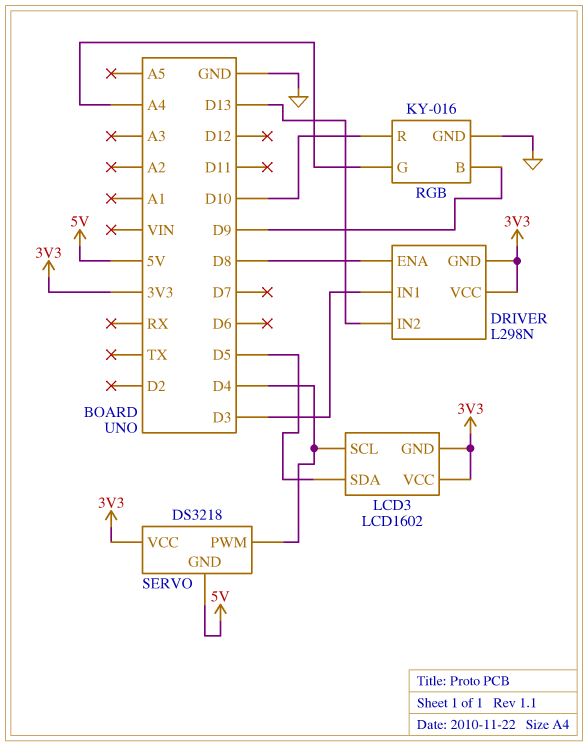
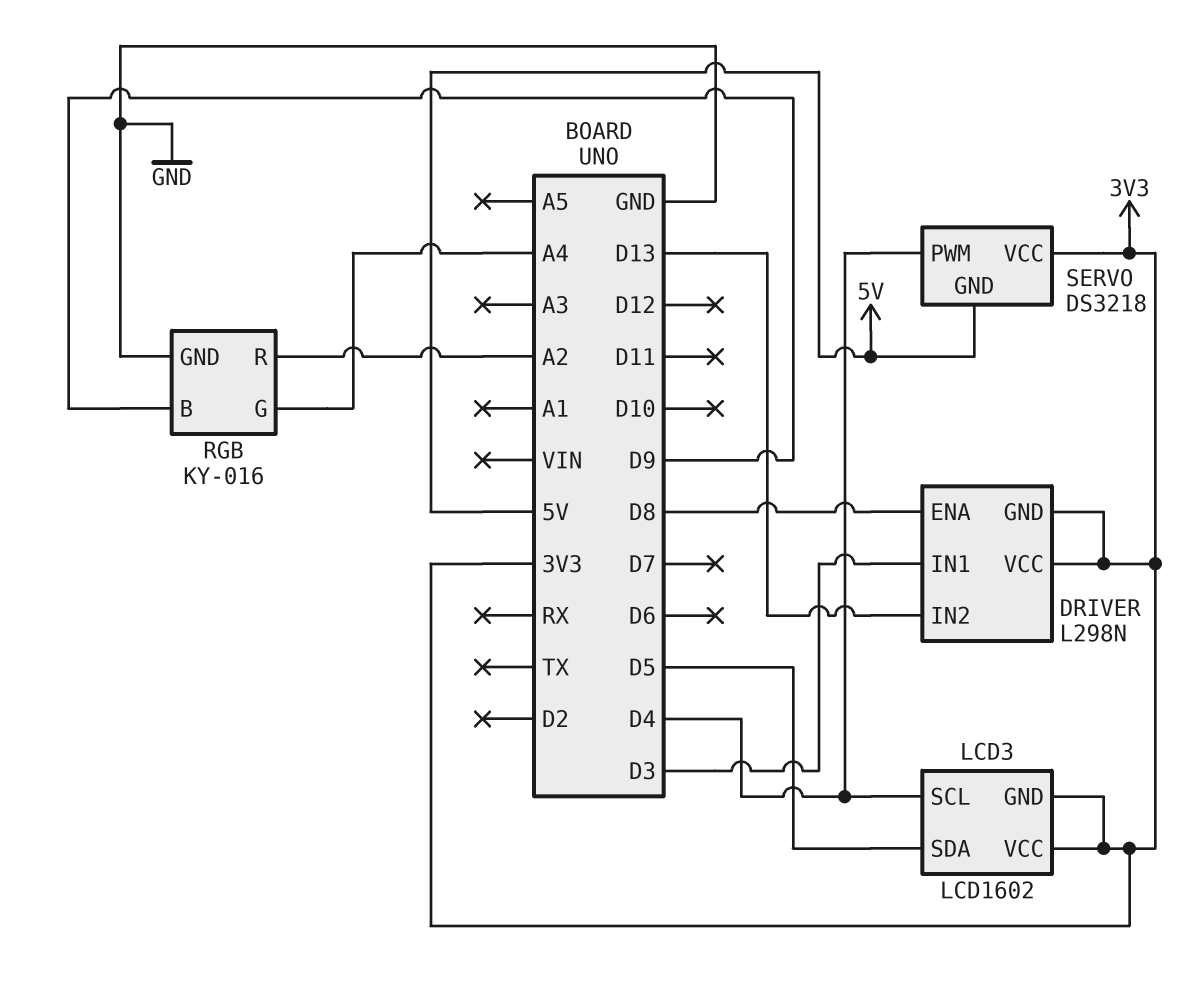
RGB pin R: D10 -> A2

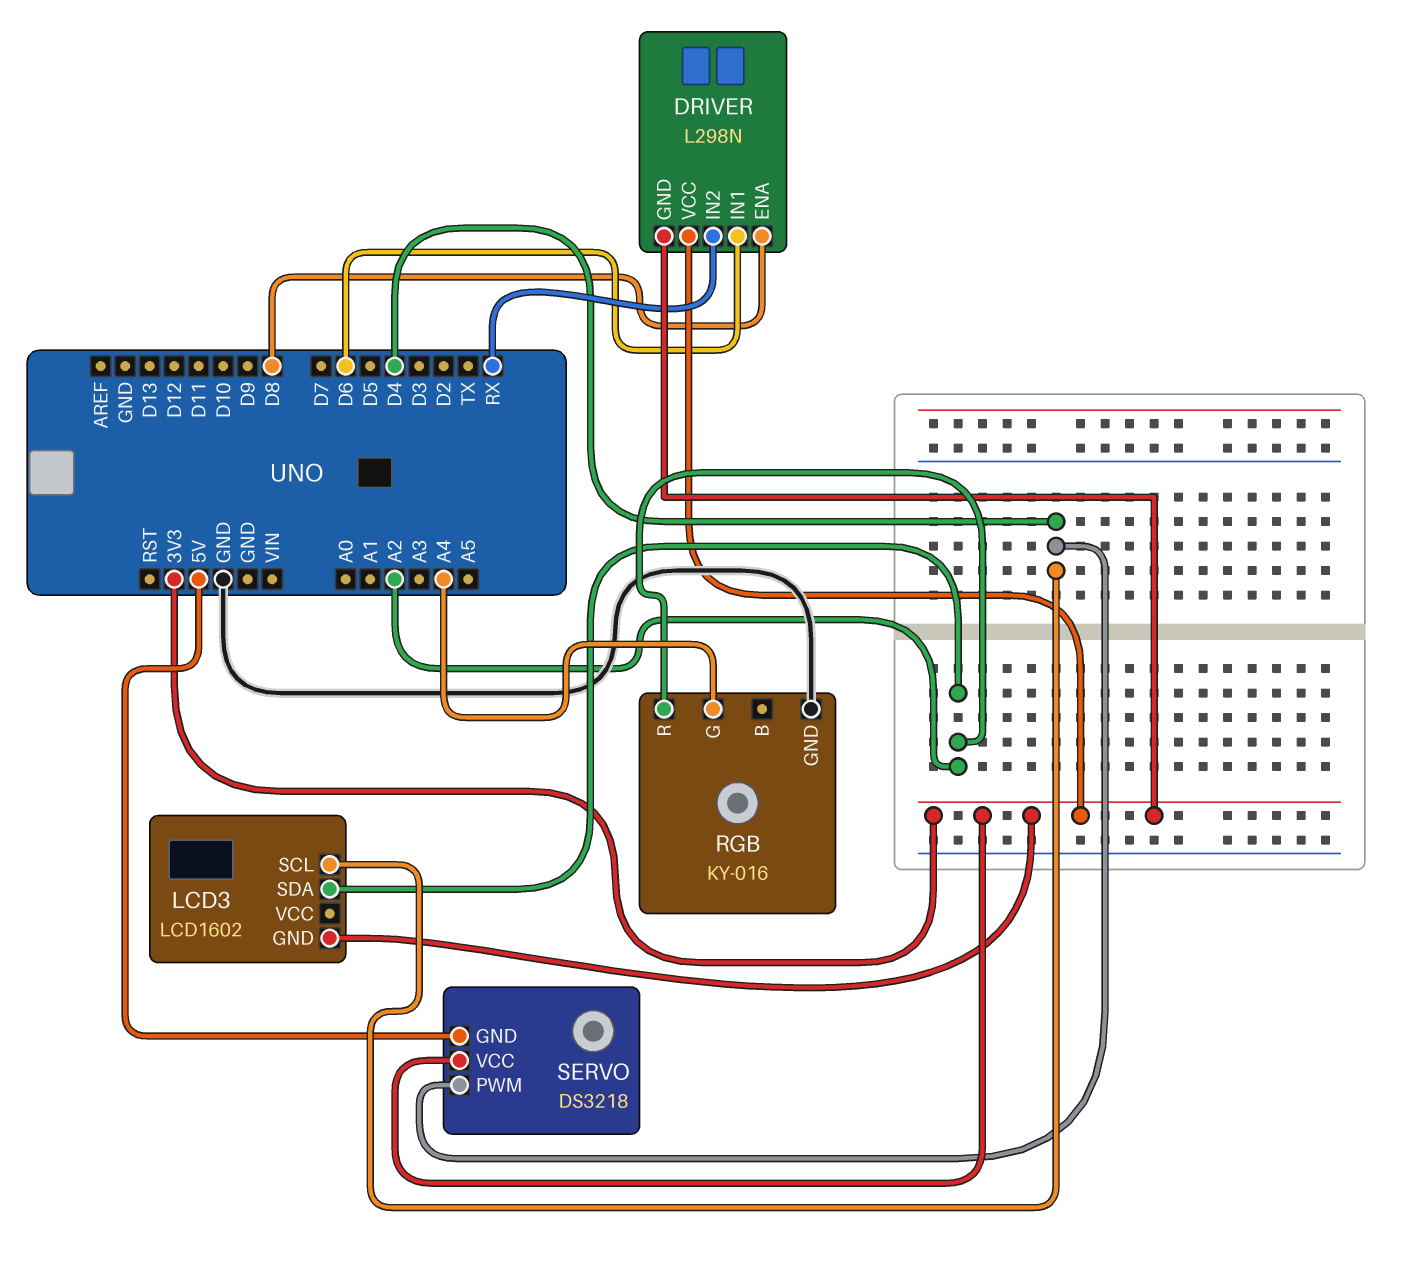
DRIVER pin IN1: D3 -> D6
DRIVER pin IN2: D13 -> RX
LCD3 pin SDA: D5 -> A2
LCD3 pin VCC: 3V3 -> none
RGB pin B: D9 -> none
-----
### PROBLEM DESCRIPTION
The records above need to be reproduced exactly, with all images omitted.

### WRITTEN REPLY
RGB pin R: D10 -> A2

DRIVER pin IN1: D3 -> D6
DRIVER pin IN2: D13 -> RX
LCD3 pin SDA: D5 -> A2
LCD3 pin VCC: 3V3 -> none
RGB pin B: D9 -> none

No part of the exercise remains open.